◆ **TASK GOAL**
Rewrite the records from the first line through the line containing "purple star: rotated", swapping "black arrow" for "gray arrow" wherever it occurs and changing nothing else. Give only those lines.

### GIVEN ENTRIES ###

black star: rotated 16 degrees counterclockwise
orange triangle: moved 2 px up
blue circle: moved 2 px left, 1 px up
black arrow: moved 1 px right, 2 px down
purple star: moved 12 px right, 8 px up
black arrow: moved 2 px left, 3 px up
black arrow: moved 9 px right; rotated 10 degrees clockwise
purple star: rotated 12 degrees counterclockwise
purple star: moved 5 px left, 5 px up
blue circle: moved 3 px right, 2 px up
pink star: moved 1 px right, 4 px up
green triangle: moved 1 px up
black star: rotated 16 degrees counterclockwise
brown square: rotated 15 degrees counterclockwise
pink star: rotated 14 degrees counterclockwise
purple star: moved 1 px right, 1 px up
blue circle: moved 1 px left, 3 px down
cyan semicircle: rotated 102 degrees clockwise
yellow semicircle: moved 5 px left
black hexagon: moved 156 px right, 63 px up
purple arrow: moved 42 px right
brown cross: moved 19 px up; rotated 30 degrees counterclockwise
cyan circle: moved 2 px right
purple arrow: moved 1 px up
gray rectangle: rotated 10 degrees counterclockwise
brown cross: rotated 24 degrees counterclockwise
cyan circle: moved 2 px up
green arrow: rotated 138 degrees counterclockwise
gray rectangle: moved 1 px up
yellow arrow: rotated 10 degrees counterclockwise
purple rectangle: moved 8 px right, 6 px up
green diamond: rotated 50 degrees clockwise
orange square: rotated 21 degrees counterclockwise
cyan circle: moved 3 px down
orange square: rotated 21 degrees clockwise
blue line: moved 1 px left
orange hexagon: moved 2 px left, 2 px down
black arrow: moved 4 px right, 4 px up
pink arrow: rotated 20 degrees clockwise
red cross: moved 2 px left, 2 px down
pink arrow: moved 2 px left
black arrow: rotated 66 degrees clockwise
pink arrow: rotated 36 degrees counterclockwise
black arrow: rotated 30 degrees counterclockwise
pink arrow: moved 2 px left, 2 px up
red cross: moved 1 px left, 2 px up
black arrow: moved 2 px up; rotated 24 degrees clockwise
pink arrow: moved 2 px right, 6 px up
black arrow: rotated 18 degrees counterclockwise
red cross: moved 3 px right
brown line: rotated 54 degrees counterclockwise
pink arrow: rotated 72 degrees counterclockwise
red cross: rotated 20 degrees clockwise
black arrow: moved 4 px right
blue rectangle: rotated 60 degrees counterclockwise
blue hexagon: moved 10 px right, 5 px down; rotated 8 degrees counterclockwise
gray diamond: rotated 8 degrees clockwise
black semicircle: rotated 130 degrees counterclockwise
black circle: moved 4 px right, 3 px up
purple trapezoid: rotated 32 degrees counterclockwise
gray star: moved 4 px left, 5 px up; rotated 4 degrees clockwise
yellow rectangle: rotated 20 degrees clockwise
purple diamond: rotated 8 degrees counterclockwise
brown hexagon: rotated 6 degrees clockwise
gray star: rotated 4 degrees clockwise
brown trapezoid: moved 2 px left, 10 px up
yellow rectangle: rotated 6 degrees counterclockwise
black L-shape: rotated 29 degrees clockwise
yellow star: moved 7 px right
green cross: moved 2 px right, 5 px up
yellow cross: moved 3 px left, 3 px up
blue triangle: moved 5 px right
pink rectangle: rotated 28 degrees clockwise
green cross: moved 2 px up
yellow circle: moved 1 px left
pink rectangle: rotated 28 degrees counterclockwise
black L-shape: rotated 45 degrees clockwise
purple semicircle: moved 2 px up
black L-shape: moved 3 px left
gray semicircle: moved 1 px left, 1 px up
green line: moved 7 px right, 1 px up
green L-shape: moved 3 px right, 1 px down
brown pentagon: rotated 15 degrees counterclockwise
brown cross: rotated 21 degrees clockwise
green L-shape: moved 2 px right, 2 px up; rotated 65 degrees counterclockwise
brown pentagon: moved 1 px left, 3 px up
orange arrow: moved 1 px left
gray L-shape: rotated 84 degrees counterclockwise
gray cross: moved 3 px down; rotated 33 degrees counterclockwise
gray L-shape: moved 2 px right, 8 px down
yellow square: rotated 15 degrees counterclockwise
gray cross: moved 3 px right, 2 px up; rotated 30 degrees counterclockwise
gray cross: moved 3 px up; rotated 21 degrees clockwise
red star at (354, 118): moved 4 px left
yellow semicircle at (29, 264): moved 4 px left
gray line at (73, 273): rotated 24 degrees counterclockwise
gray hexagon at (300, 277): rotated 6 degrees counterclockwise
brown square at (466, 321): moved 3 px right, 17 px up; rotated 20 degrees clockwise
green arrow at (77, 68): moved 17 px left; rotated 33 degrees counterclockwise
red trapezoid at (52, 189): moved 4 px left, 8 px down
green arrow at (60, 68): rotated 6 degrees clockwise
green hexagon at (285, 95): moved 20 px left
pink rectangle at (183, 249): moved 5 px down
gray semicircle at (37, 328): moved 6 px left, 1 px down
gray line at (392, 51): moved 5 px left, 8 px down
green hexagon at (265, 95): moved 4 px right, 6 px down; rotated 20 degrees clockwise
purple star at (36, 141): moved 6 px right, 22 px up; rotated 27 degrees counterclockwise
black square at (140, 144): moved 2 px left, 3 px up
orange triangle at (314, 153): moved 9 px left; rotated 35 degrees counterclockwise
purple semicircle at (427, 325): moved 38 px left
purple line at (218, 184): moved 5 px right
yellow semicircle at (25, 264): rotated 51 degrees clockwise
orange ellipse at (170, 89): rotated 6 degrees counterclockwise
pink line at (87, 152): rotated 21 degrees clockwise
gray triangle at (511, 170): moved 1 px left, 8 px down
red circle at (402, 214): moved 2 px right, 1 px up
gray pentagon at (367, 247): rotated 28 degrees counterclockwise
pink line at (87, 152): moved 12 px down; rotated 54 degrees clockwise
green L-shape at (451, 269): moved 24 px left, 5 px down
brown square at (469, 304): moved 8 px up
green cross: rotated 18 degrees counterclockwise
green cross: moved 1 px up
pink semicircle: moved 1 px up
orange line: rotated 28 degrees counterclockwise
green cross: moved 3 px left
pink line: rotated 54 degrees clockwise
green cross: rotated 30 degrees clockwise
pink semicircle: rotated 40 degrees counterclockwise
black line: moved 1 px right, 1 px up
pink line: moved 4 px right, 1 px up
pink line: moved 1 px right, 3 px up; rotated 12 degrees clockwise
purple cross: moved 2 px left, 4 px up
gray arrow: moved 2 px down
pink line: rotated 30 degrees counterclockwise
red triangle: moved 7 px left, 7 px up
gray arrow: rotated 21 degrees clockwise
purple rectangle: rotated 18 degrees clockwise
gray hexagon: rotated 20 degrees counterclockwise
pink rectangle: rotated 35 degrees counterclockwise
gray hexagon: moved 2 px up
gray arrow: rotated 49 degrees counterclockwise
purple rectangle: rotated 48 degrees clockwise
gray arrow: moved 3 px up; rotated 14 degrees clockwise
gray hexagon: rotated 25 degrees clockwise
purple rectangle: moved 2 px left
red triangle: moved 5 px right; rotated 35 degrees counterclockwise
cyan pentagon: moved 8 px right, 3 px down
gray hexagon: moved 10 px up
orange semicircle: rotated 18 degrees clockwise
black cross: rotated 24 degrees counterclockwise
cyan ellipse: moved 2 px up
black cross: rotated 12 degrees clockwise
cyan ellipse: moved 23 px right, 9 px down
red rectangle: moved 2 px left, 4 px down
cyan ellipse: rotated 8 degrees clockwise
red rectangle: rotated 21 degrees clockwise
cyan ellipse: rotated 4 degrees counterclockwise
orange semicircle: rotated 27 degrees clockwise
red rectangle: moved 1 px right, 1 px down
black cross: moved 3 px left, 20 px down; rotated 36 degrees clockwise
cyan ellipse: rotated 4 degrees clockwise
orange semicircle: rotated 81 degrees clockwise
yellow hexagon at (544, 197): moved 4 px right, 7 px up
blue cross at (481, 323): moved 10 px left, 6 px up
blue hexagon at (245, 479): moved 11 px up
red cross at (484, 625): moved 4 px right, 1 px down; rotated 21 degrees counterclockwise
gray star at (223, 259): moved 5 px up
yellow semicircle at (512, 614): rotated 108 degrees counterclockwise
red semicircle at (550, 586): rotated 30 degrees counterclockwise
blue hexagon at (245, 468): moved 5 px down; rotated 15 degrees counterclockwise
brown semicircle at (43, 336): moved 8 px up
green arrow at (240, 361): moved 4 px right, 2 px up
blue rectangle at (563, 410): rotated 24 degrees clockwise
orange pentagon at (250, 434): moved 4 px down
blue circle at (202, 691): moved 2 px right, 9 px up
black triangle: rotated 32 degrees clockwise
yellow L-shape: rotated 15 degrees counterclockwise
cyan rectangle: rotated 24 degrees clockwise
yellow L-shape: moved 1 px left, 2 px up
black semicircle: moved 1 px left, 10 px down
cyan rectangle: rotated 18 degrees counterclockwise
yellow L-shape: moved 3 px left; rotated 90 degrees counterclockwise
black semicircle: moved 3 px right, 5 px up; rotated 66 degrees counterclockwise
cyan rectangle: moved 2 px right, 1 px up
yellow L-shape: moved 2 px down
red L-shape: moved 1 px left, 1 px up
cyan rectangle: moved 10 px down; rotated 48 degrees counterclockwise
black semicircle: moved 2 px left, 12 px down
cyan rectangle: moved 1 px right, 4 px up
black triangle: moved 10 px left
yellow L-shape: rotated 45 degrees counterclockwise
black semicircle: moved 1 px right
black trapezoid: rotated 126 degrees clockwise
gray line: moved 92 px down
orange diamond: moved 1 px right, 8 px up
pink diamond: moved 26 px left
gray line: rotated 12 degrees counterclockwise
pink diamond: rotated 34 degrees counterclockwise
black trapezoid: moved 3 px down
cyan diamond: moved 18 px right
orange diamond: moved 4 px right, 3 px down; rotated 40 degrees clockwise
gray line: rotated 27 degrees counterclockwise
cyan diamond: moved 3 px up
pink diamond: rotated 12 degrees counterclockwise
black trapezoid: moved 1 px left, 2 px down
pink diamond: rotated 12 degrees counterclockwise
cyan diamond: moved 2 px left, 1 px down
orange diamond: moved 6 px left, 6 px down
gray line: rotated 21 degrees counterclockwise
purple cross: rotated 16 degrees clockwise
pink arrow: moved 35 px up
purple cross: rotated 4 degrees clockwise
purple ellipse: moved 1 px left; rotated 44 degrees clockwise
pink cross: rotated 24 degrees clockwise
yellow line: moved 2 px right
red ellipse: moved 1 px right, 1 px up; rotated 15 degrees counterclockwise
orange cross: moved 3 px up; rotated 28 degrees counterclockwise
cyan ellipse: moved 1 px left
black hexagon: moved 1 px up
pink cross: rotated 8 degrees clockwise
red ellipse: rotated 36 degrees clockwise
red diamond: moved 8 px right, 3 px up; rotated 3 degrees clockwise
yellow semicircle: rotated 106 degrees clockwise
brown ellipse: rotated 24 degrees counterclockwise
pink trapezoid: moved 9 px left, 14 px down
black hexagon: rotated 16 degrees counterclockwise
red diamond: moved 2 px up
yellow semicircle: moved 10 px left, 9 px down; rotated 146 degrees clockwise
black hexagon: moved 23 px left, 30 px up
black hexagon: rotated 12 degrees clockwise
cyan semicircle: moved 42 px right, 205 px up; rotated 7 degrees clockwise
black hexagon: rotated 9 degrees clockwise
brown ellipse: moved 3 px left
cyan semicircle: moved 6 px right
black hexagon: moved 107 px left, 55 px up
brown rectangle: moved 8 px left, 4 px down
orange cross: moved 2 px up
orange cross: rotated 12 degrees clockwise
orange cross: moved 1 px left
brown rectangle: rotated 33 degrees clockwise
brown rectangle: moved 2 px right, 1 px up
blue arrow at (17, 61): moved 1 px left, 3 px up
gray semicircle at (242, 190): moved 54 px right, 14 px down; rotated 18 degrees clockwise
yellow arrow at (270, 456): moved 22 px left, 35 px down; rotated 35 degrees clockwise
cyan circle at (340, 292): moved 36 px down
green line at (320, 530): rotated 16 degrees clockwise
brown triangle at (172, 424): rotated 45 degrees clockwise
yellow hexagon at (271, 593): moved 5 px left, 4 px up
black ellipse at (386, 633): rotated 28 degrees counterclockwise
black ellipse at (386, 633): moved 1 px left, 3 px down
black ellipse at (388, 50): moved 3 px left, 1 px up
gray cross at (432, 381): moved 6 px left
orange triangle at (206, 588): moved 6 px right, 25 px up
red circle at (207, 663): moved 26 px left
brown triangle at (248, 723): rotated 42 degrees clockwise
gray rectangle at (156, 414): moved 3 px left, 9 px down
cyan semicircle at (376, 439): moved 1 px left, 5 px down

###

◆ **ANSWER IN FULL**
black star: rotated 16 degrees counterclockwise
orange triangle: moved 2 px up
blue circle: moved 2 px left, 1 px up
gray arrow: moved 1 px right, 2 px down
purple star: moved 12 px right, 8 px up
gray arrow: moved 2 px left, 3 px up
gray arrow: moved 9 px right; rotated 10 degrees clockwise
purple star: rotated 12 degrees counterclockwise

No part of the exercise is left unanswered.